Prompt:
What is needed is an exact reproduction of the lines in the records below, starting at the line with "gray square: (213, 89)" and ending at the line with "brown L-shape: (28, 326)", both included, and nothing else; pictures stay out.

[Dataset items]
⟨

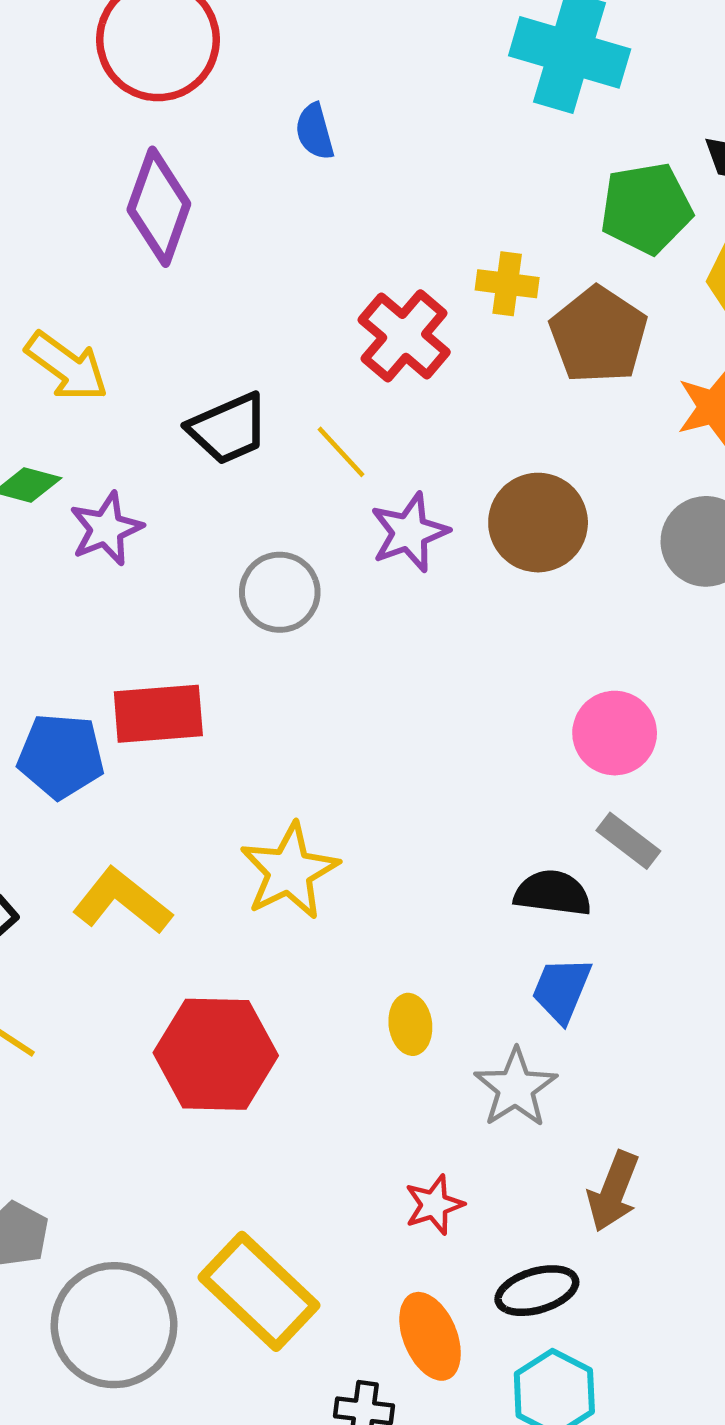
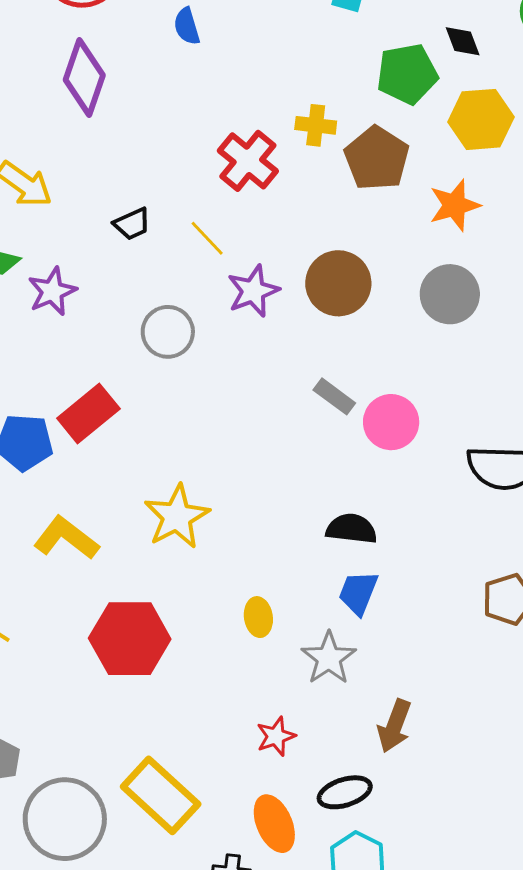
black trapezoid: (228, 429) -> (132, 224), size x0.7
red rectangle: (158, 714) -> (88, 414), turned -34
gray rectangle: (628, 841) -> (334, 396), moved

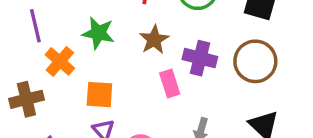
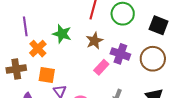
pink rectangle: (170, 83) -> (101, 67), turned 56
orange square: (99, 95) -> (47, 75), moved

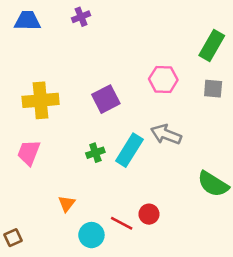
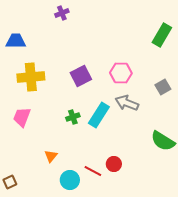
blue trapezoid: (27, 21) -> (16, 41), moved
pink hexagon: (163, 79) -> (121, 73), moved
gray square: (213, 89) -> (163, 87), moved, turned -35

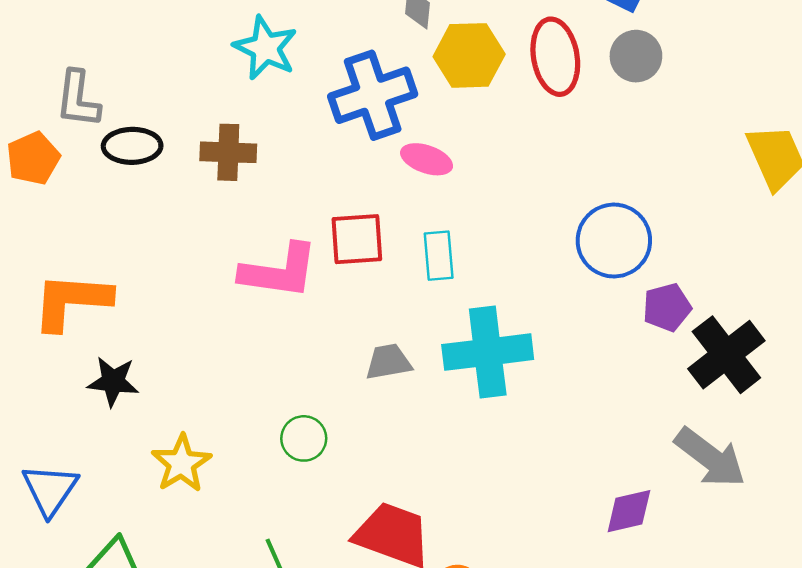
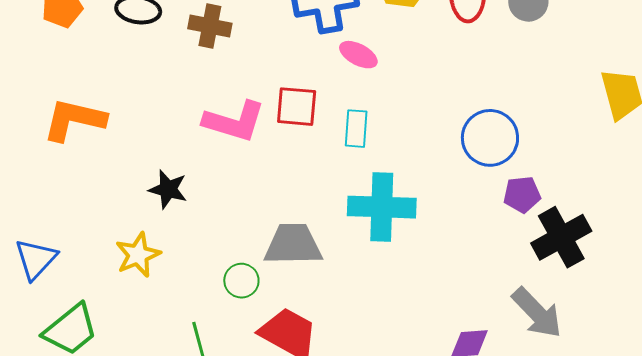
gray trapezoid: (388, 362) -> (293, 245), moved, size x1.6
black star: (113, 381) -> (168, 189), moved
green circle: (304, 438) -> (241, 281), moved

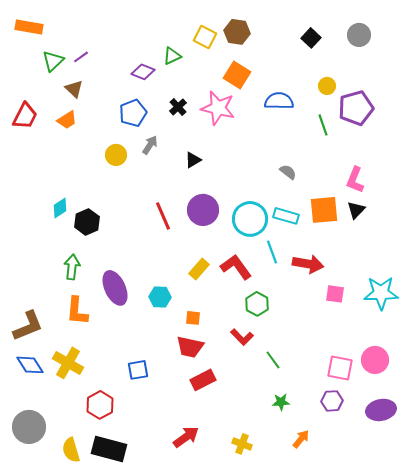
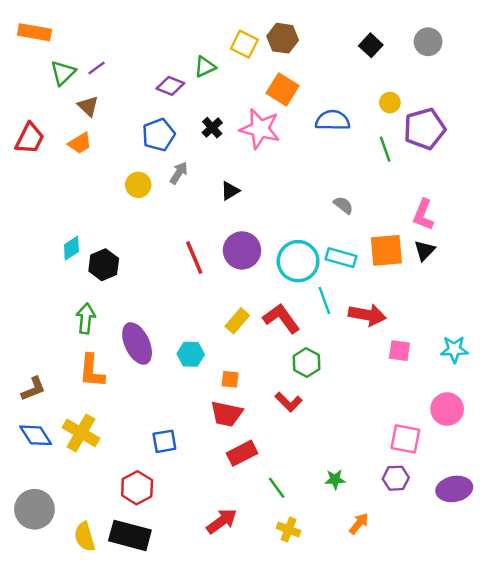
cyan star: (381, 293) -> (454, 349), size x0.7
brown L-shape: (28, 326) -> (33, 389), size x0.7
green line: (273, 360) -> (277, 488), moved
pink circle: (375, 360) -> (447, 409), moved
red hexagon: (100, 405) -> (137, 488), moved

⟩

Response to this task:
gray square: (213, 89) -> (163, 87), moved, turned -35

gray trapezoid: (388, 362) -> (293, 245), moved, size x1.6
black star: (113, 381) -> (168, 189), moved
green circle: (304, 438) -> (241, 281), moved

cyan star: (381, 293) -> (454, 349), size x0.7
brown L-shape: (28, 326) -> (33, 389), size x0.7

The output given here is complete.